> Source material:
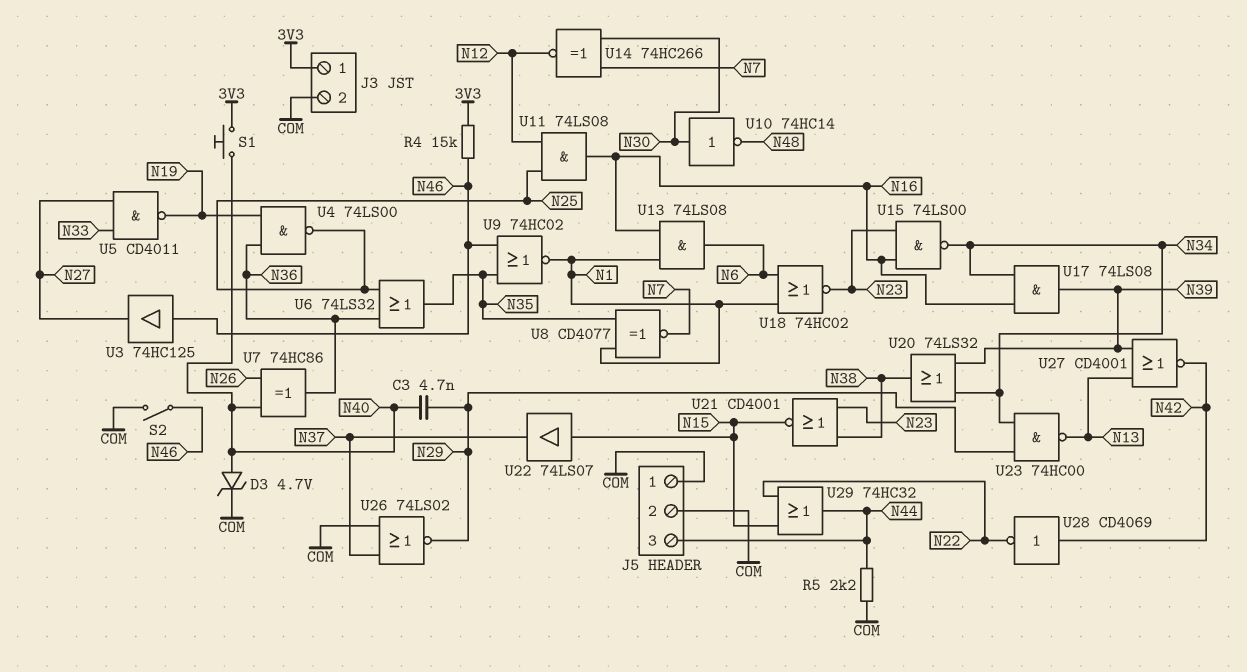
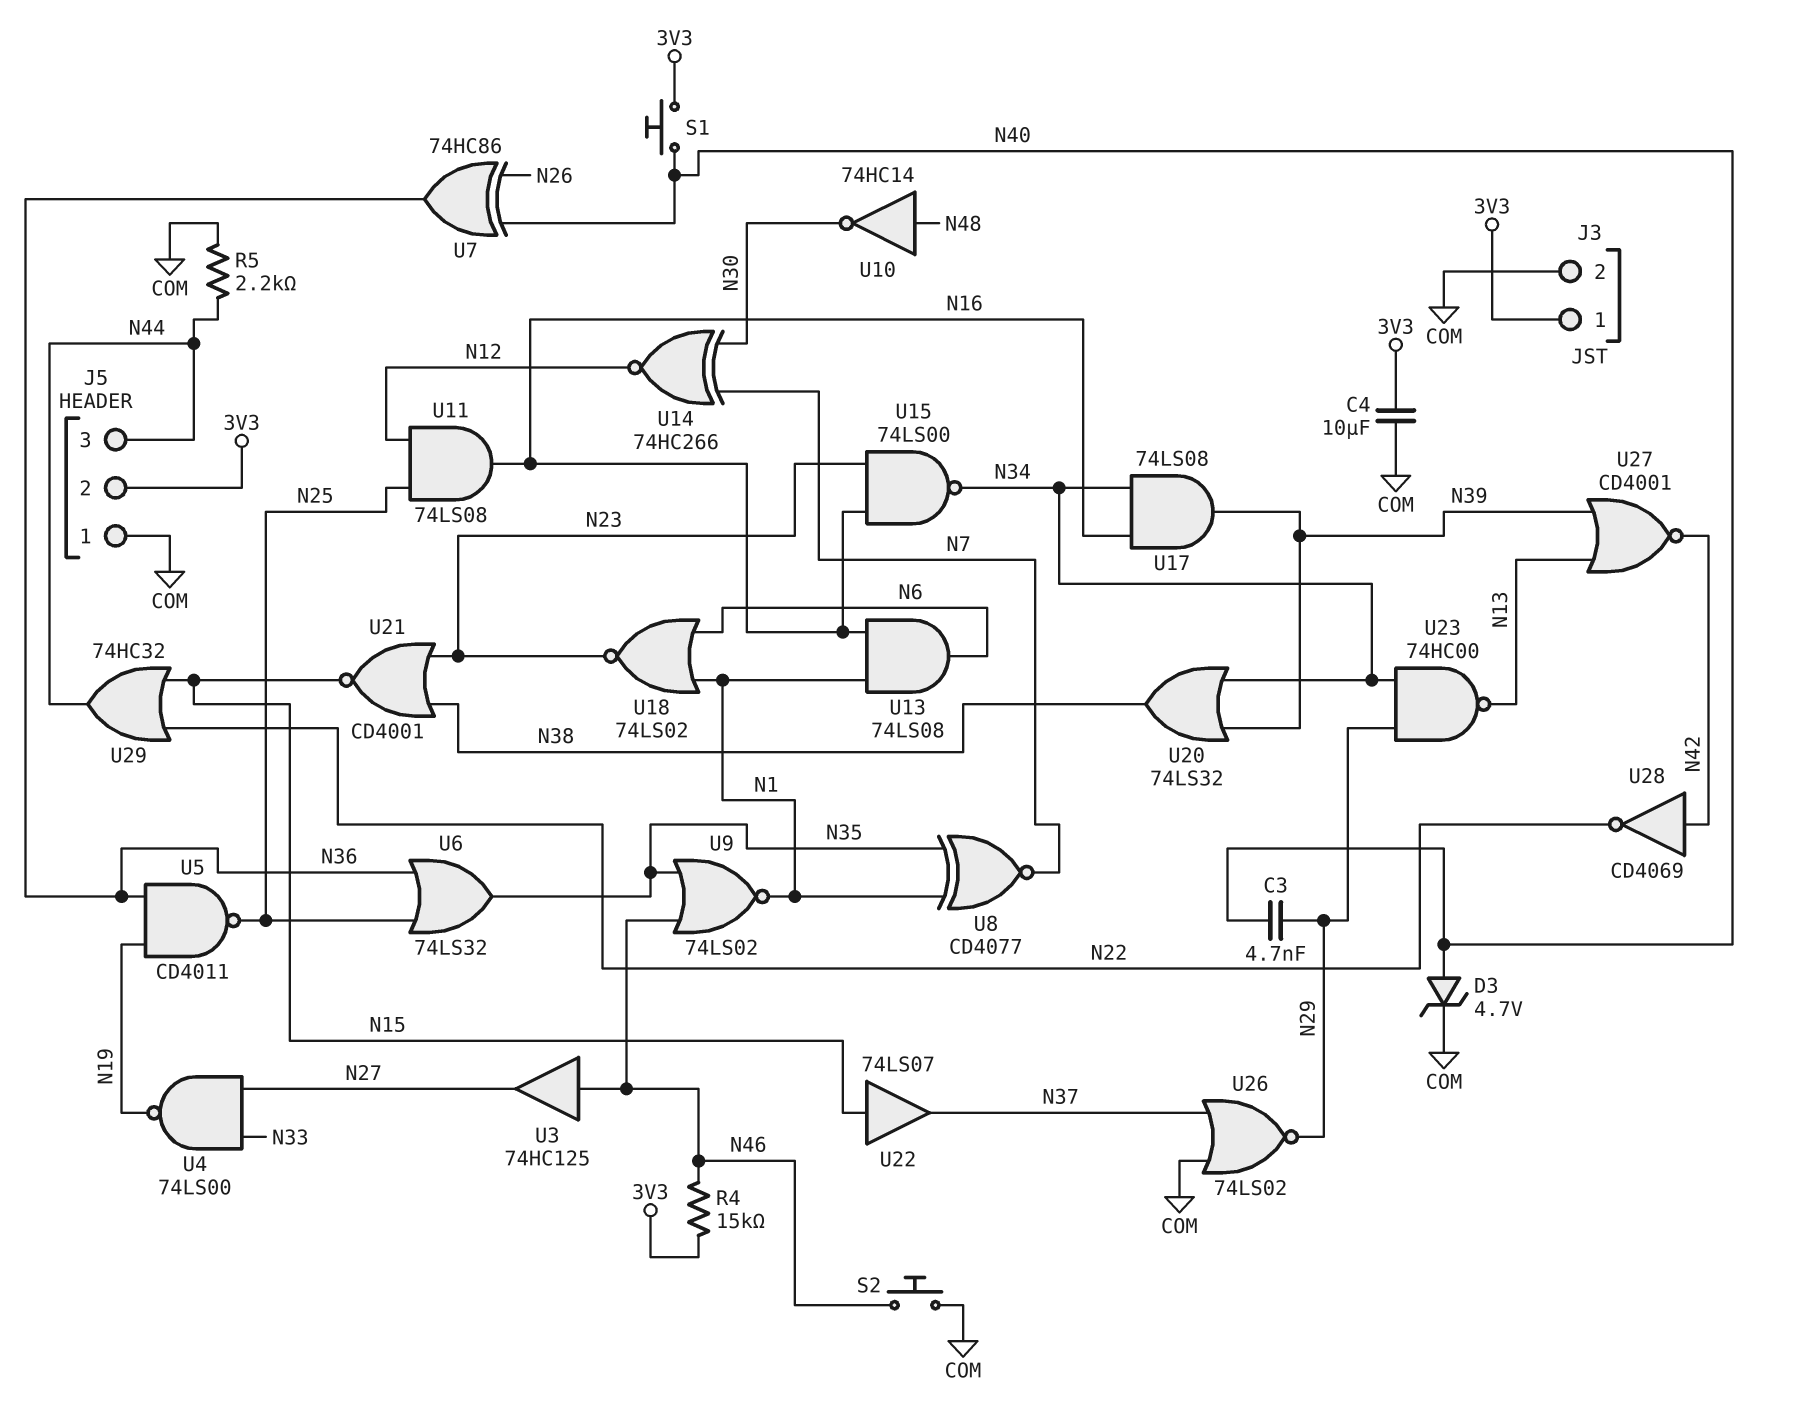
C4: none -> 10uF (3V3, COM)
J5 pin 2: COM -> 3V3
S2: switch (COM, N46) -> button (COM, N46)
U4: NAND 74LS00 (in N19, in N36, out N25) -> NAND 74LS00 (in N27, in N33, out N19)
U5: NAND CD4011 (in N27, in N33, out N19) -> NAND CD4011 (in N19, in N36, out N25)
U9: NOR 74HC02 (in N35, in N46, out N1) -> NOR 74LS02 (in N35, in N46, out N1)
U10: NOT 74HC14 (in N30, out N48) -> NOT 74HC14 (in N48, out N30)
U18: NOR 74HC02 (in N1, in N6, out N23) -> NOR 74LS02 (in N1, in N6, out N23)

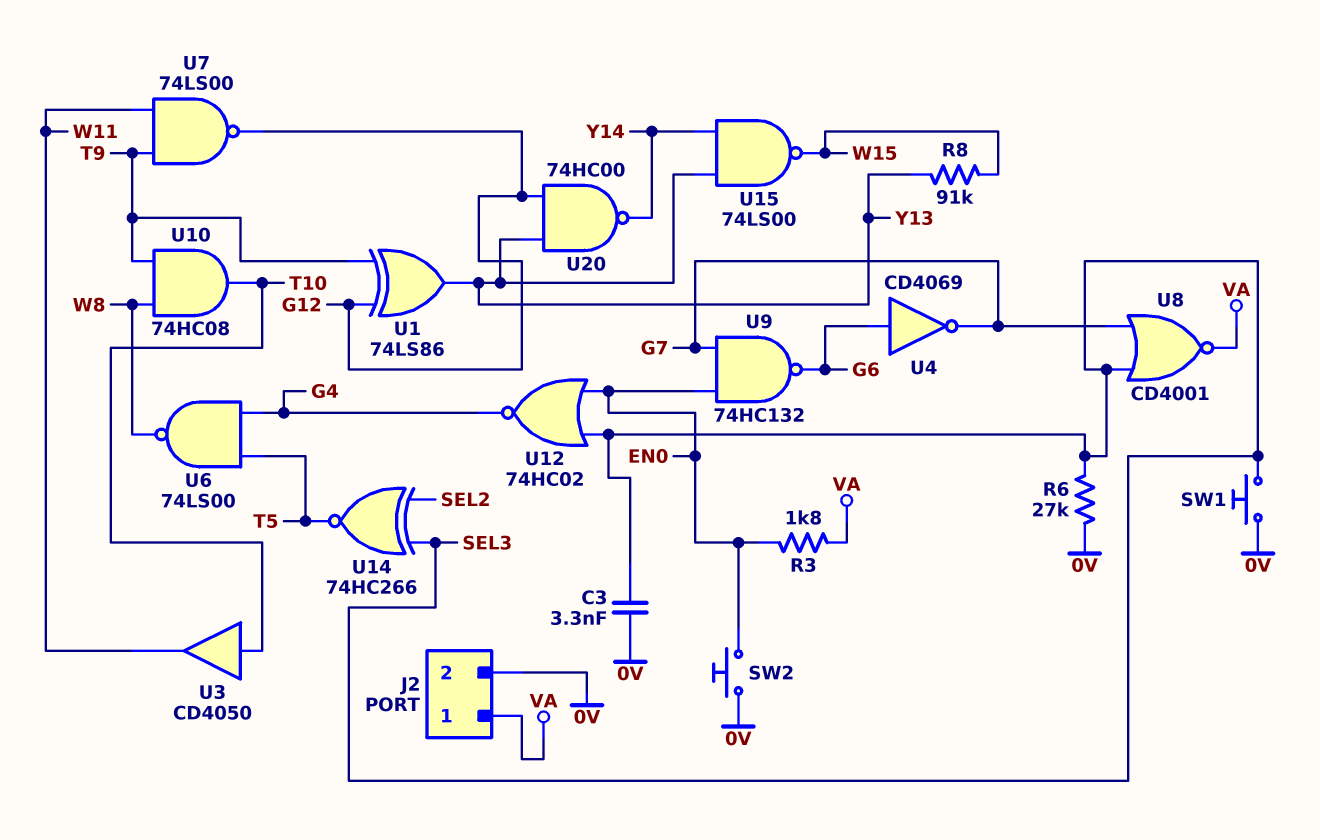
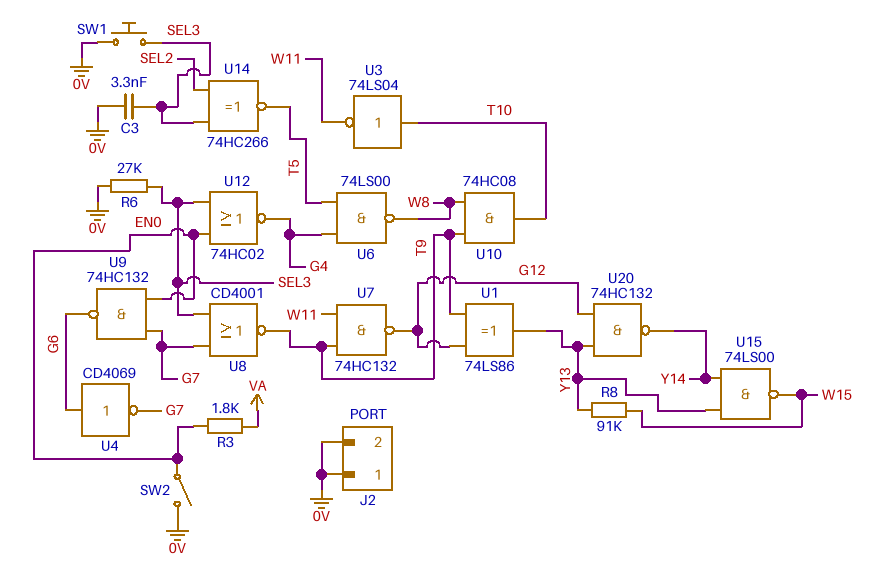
J2 pin 1: VA -> 0V
SW2: button (0V, EN0) -> switch (0V, EN0)
U3: buffer CD4050 (in T10, out W11) -> NOT 74LS04 (in T10, out W11)
U7: NAND 74LS00 (in T9, in W11, out G12) -> NAND 74HC132 (in T9, in W11, out G12)
U8: NOR CD4001 (in G7, in SEL3, out VA) -> NOR CD4001 (in G7, in SEL3, out T9)
U20: NAND 74HC00 (in G12, in Y13, out Y14) -> NAND 74HC132 (in G12, in Y13, out Y14)

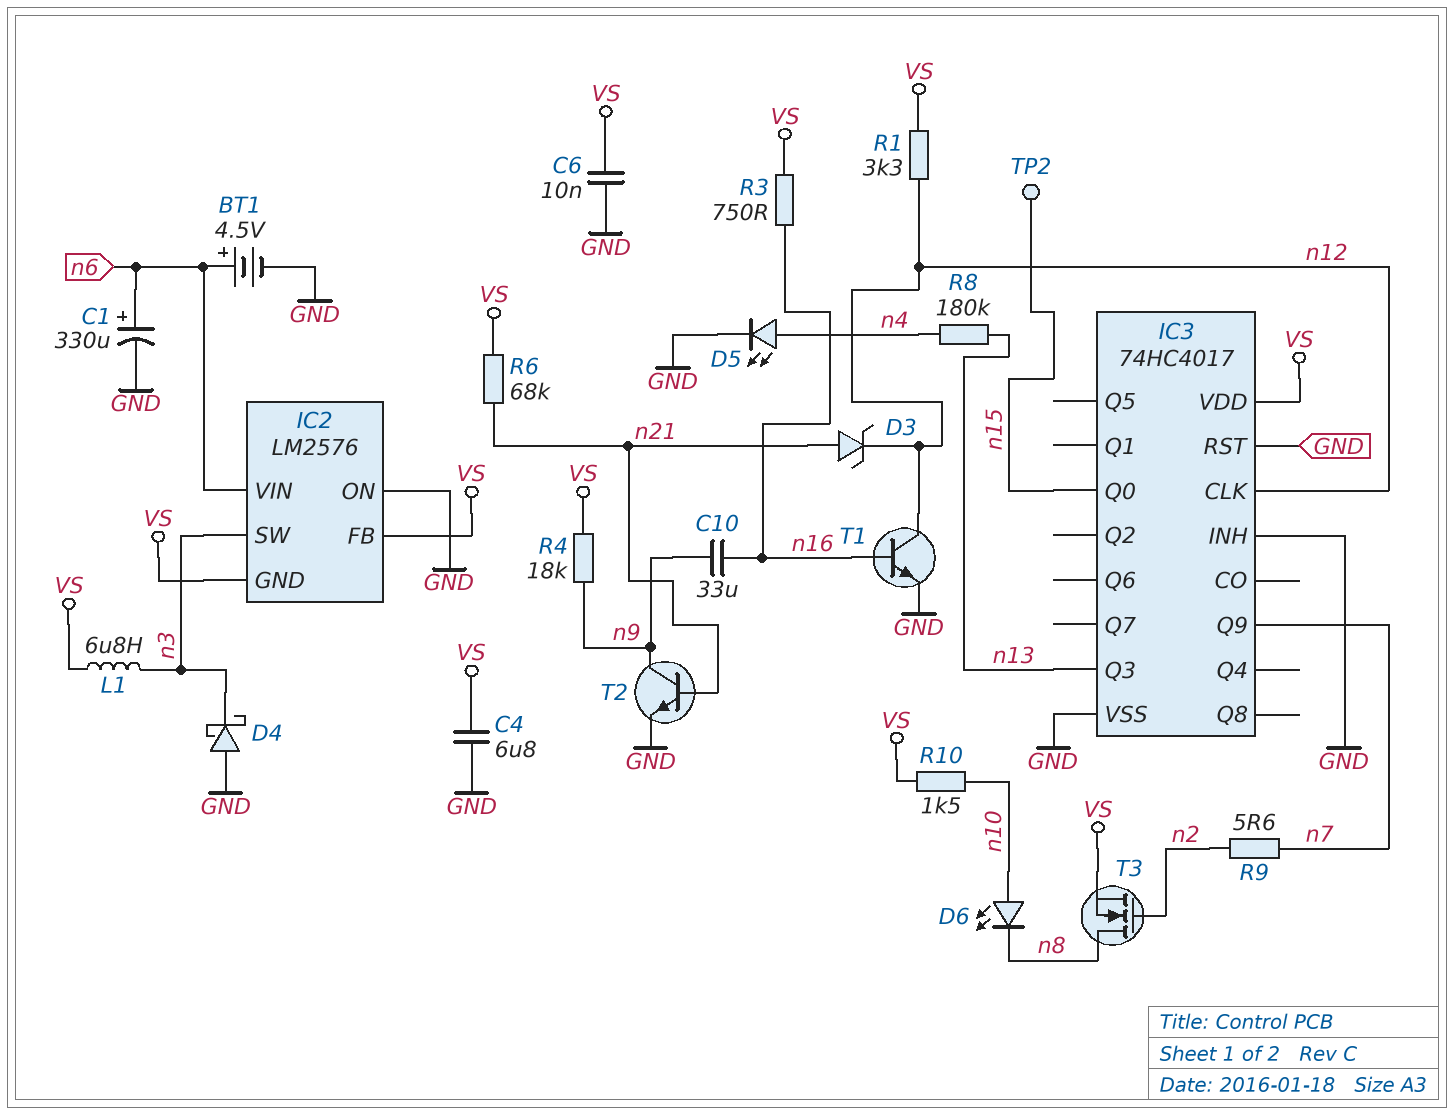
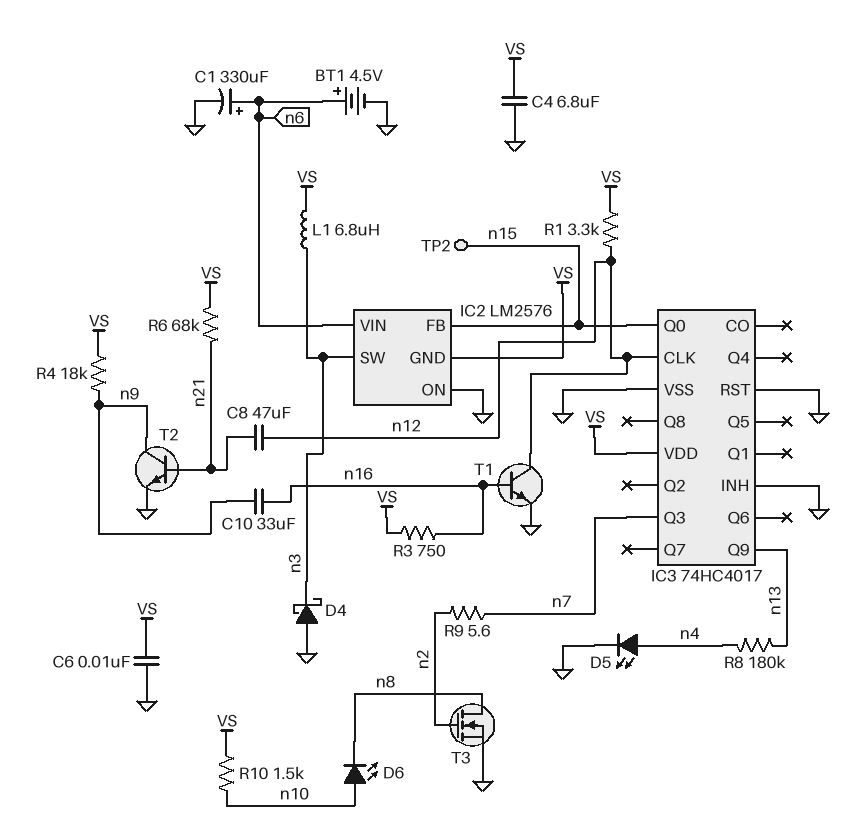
C8: none -> 47uF (n12, n21)
D3: zener (A n21, K n12) -> none
IC2 pin FB: VS -> n15
IC3 pin Q3: n13 -> n7
IC3 pin Q9: n7 -> n13
T3: NMOS (G n2, D n8, S VS) -> NMOS (G n2, D n8, S GND)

> What the exercise asks:
Repeat the material above word for word, please, apart from its images.

> Finished task:
C4: none -> 10uF (3V3, COM)
J5 pin 2: COM -> 3V3
S2: switch (COM, N46) -> button (COM, N46)
U4: NAND 74LS00 (in N19, in N36, out N25) -> NAND 74LS00 (in N27, in N33, out N19)
U5: NAND CD4011 (in N27, in N33, out N19) -> NAND CD4011 (in N19, in N36, out N25)
U9: NOR 74HC02 (in N35, in N46, out N1) -> NOR 74LS02 (in N35, in N46, out N1)
U10: NOT 74HC14 (in N30, out N48) -> NOT 74HC14 (in N48, out N30)
U18: NOR 74HC02 (in N1, in N6, out N23) -> NOR 74LS02 (in N1, in N6, out N23)

J2 pin 1: VA -> 0V
SW2: button (0V, EN0) -> switch (0V, EN0)
U3: buffer CD4050 (in T10, out W11) -> NOT 74LS04 (in T10, out W11)
U7: NAND 74LS00 (in T9, in W11, out G12) -> NAND 74HC132 (in T9, in W11, out G12)
U8: NOR CD4001 (in G7, in SEL3, out VA) -> NOR CD4001 (in G7, in SEL3, out T9)
U20: NAND 74HC00 (in G12, in Y13, out Y14) -> NAND 74HC132 (in G12, in Y13, out Y14)

C8: none -> 47uF (n12, n21)
D3: zener (A n21, K n12) -> none
IC2 pin FB: VS -> n15
IC3 pin Q3: n13 -> n7
IC3 pin Q9: n7 -> n13
T3: NMOS (G n2, D n8, S VS) -> NMOS (G n2, D n8, S GND)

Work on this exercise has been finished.